(Data entries)
····················

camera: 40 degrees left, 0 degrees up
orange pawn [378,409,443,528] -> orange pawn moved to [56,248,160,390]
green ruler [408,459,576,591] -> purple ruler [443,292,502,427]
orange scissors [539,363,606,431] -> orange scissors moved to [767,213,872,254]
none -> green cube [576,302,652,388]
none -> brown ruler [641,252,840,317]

····················

Where in the records above does the word "orange" appear? Copy each line that holds it.

orange pawn [378,409,443,528] -> orange pawn moved to [56,248,160,390]
orange scissors [539,363,606,431] -> orange scissors moved to [767,213,872,254]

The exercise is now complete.